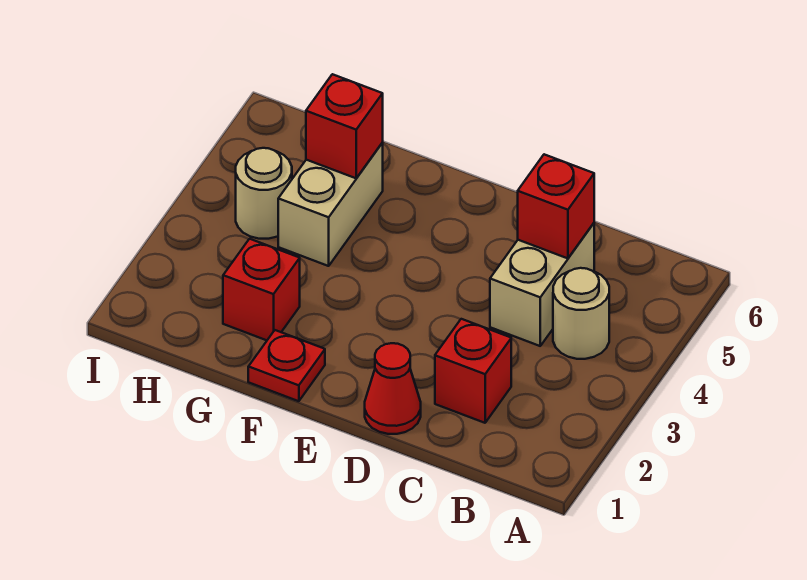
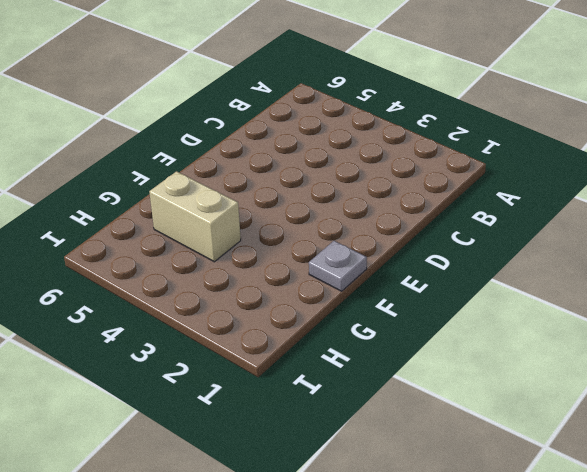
grey plate F1 level 1 -> red plate F1 level 1
none -> tan round brick B4 level 1
none -> red brick C2 level 1

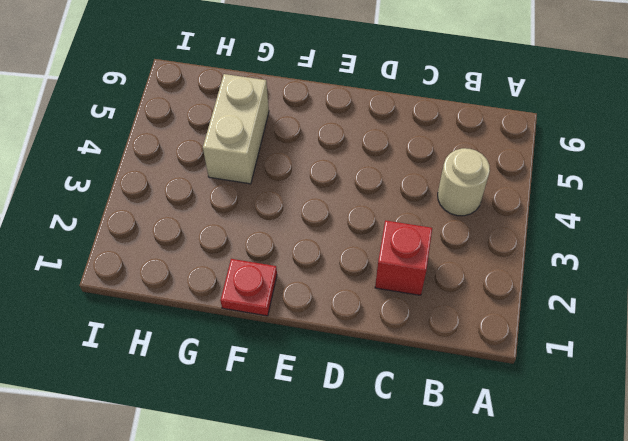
none -> tan brick C4:C5 level 1
none -> red cone D1 level 1

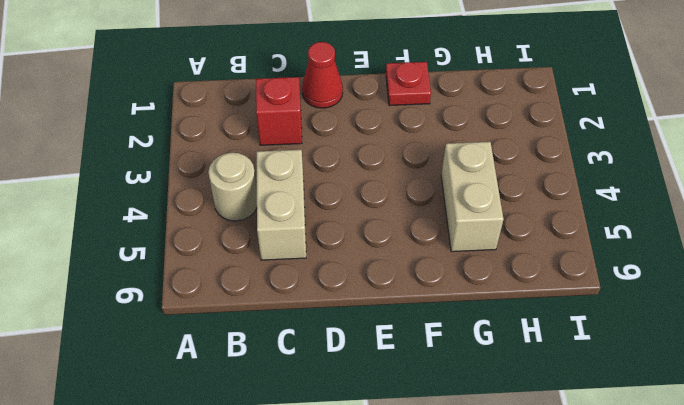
none -> red brick G2 level 1
none -> tan round brick H4 level 1

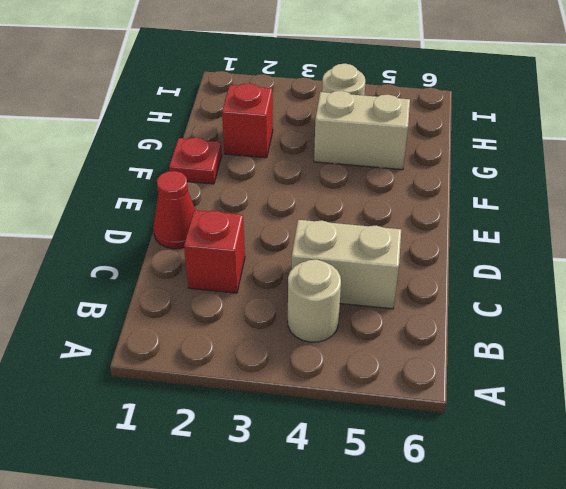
none -> red brick C5 level 2
none -> red brick G5 level 2

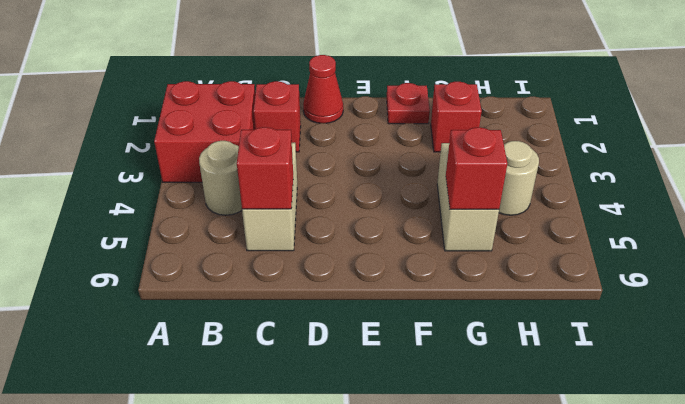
red brick A2:B3 level 1 -> none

************

DESCRIPTION OF THE TASK: Print every entry above again, exactly as written. Leave the images out.

ANSWER SPACE:
grey plate F1 level 1 -> red plate F1 level 1
none -> tan round brick B4 level 1
none -> red brick C2 level 1

none -> tan brick C4:C5 level 1
none -> red cone D1 level 1

none -> red brick G2 level 1
none -> tan round brick H4 level 1

none -> red brick C5 level 2
none -> red brick G5 level 2

red brick A2:B3 level 1 -> none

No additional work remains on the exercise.